• **RECORDS TO PROCESS**:
★ ★ ★ ★ ★
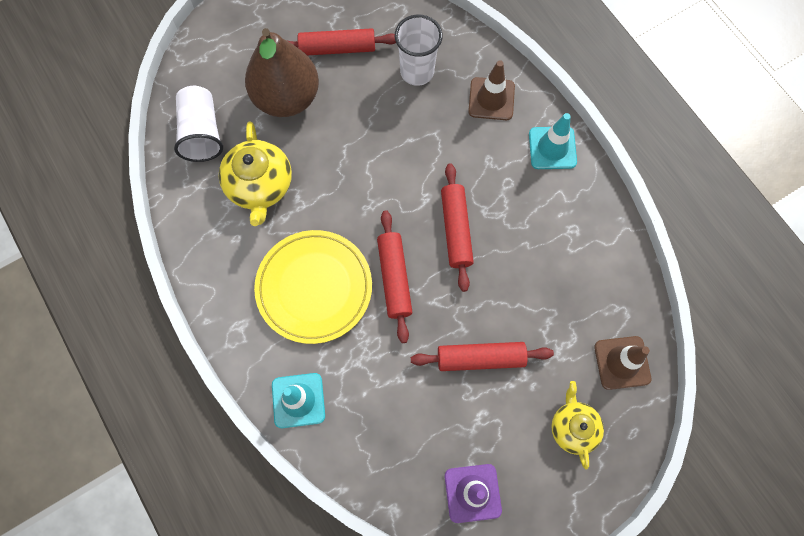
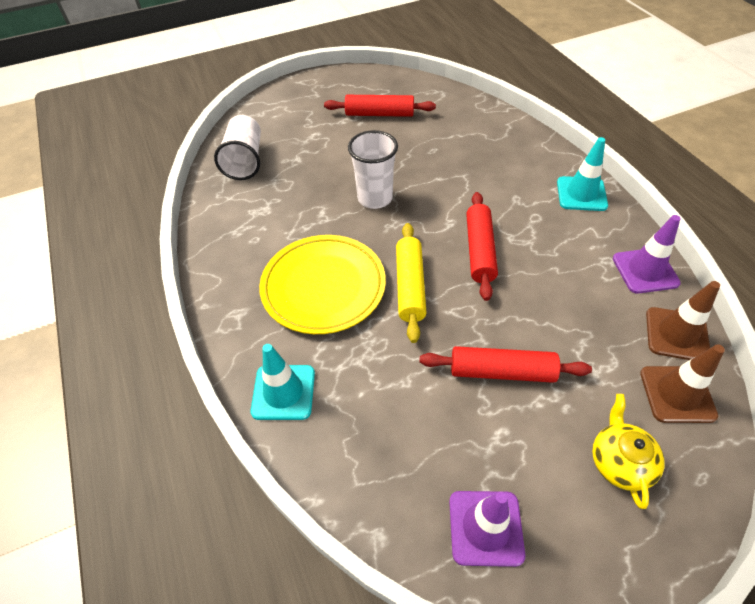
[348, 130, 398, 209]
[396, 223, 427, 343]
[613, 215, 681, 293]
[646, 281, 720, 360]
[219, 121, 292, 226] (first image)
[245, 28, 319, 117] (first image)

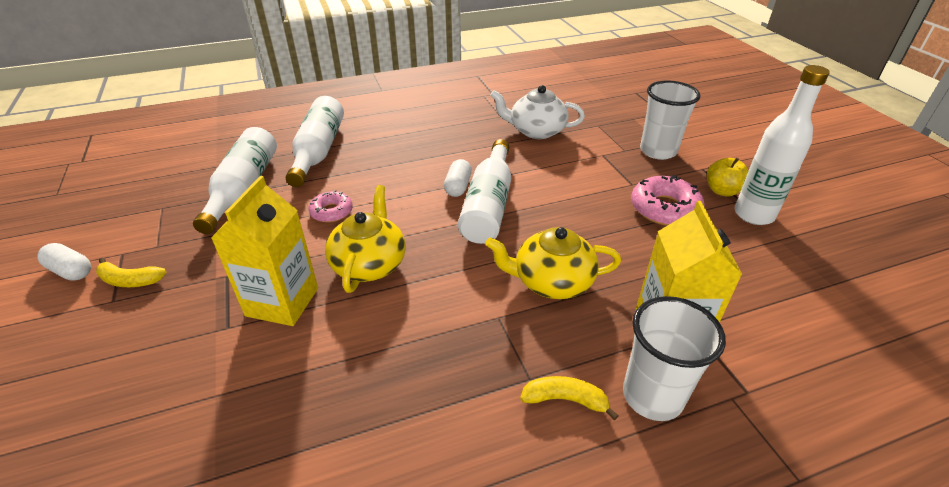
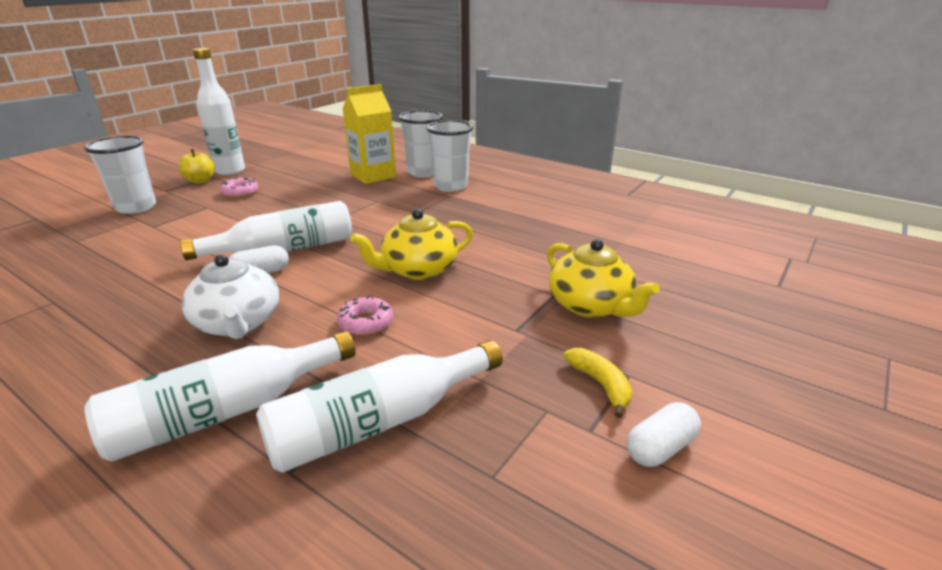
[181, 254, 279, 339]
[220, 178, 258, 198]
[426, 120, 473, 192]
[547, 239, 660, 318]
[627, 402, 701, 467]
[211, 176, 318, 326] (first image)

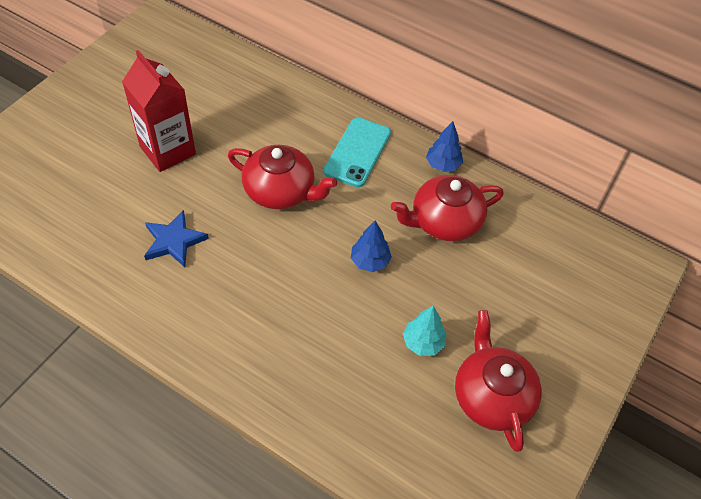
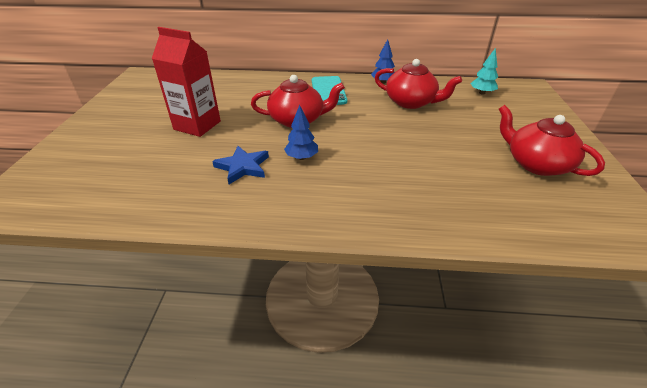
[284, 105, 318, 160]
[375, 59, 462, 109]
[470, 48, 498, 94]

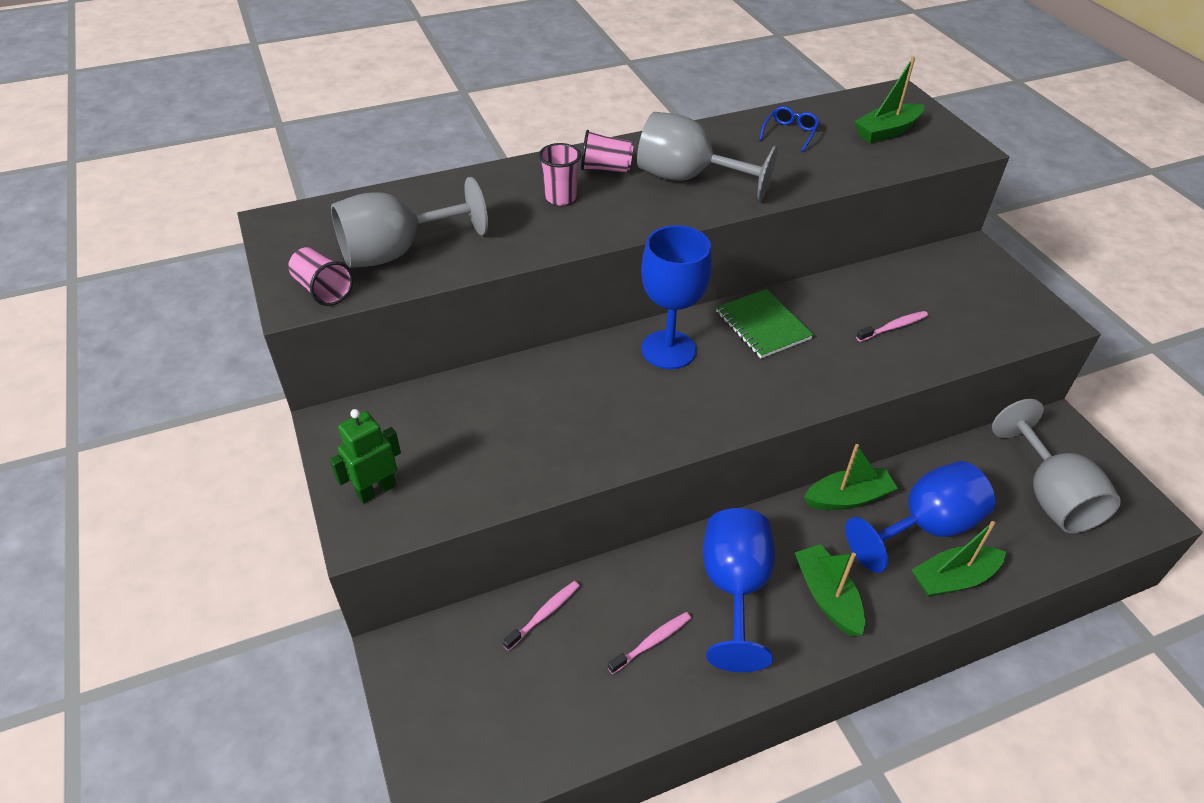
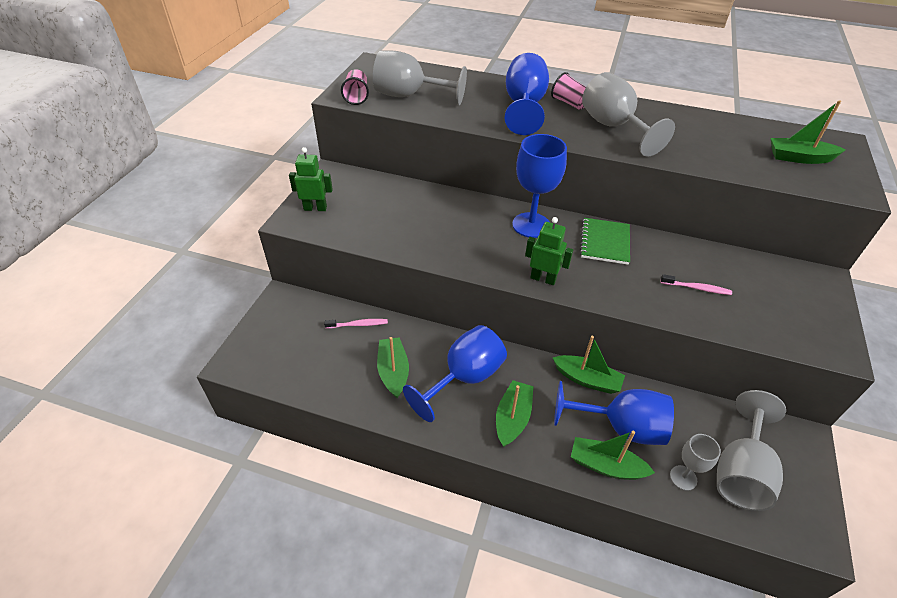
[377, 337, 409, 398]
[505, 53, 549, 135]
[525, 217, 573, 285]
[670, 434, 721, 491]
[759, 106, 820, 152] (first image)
★ ★ ★ ★ ★
• **WHAT THIS TASK INVOLVES**:
Pictures are to be dropped, and the lines from the line with "[284, 105, 318, 160]" through the end of the material above are to be reproduced exactly.

• **SOLUTION TO THE PROBLEM**:
[284, 105, 318, 160]
[375, 59, 462, 109]
[470, 48, 498, 94]

[377, 337, 409, 398]
[505, 53, 549, 135]
[525, 217, 573, 285]
[670, 434, 721, 491]
[759, 106, 820, 152] (first image)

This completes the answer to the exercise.